(Beginning of Material provided)

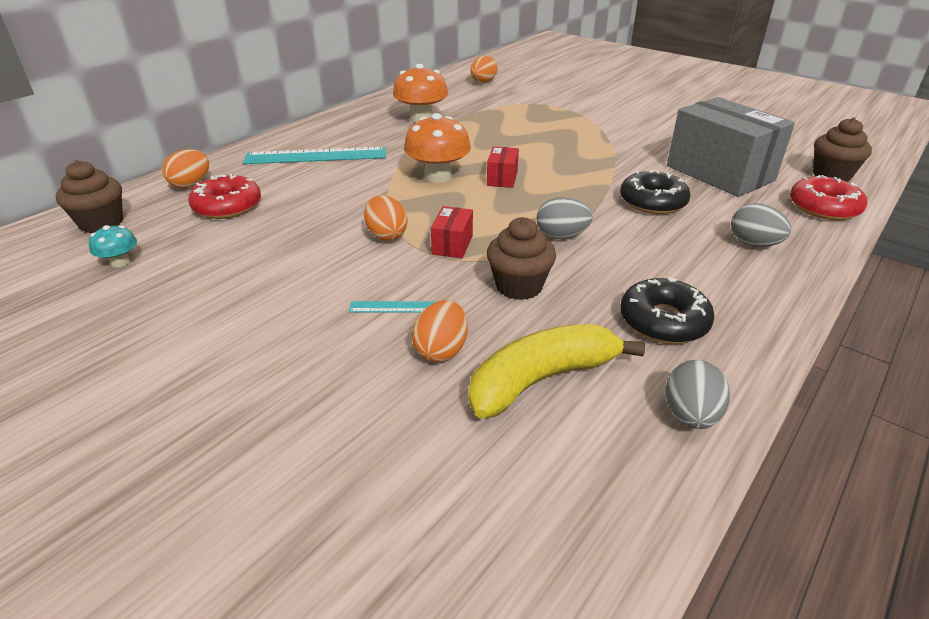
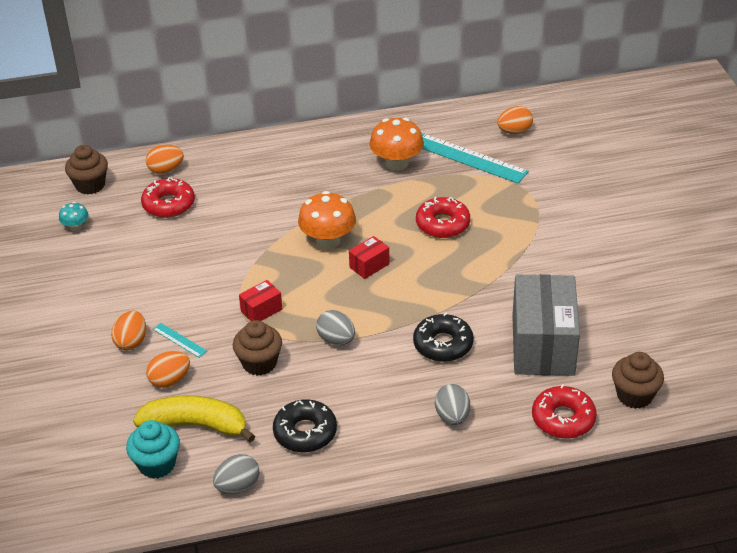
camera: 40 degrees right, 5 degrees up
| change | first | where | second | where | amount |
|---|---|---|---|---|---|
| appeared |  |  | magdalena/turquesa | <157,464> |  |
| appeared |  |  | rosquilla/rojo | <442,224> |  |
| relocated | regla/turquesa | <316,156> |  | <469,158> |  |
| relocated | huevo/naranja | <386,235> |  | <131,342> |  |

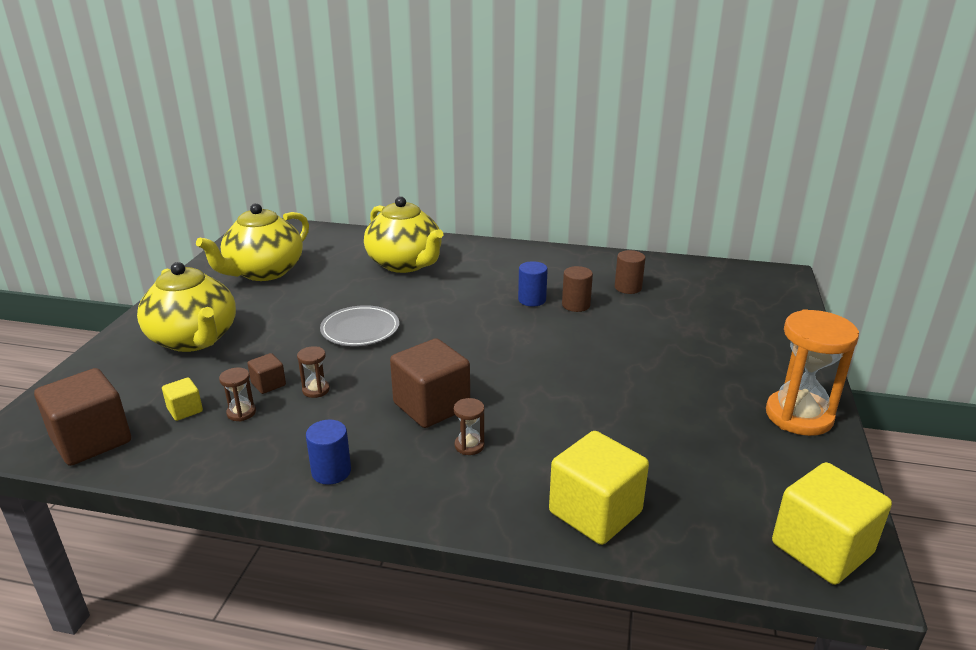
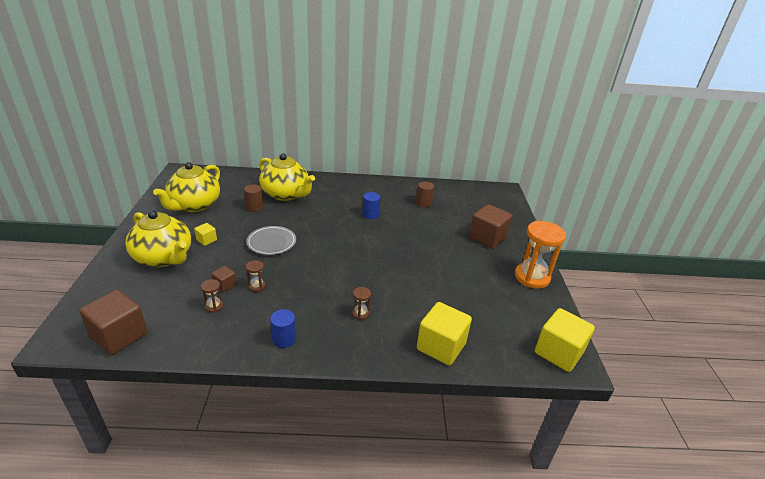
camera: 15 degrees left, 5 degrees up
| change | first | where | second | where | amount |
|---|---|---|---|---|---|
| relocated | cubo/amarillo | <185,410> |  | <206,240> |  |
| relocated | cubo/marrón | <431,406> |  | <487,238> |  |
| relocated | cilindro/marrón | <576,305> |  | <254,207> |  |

(End of Material provided)

• What you should do: Among the lines of the data above, find those with the word "turquesa" and show them.

• Answer section:
| appeared |  |  | magdalena/turquesa | <157,464> |  |
| relocated | regla/turquesa | <316,156> |  | <469,158> |  |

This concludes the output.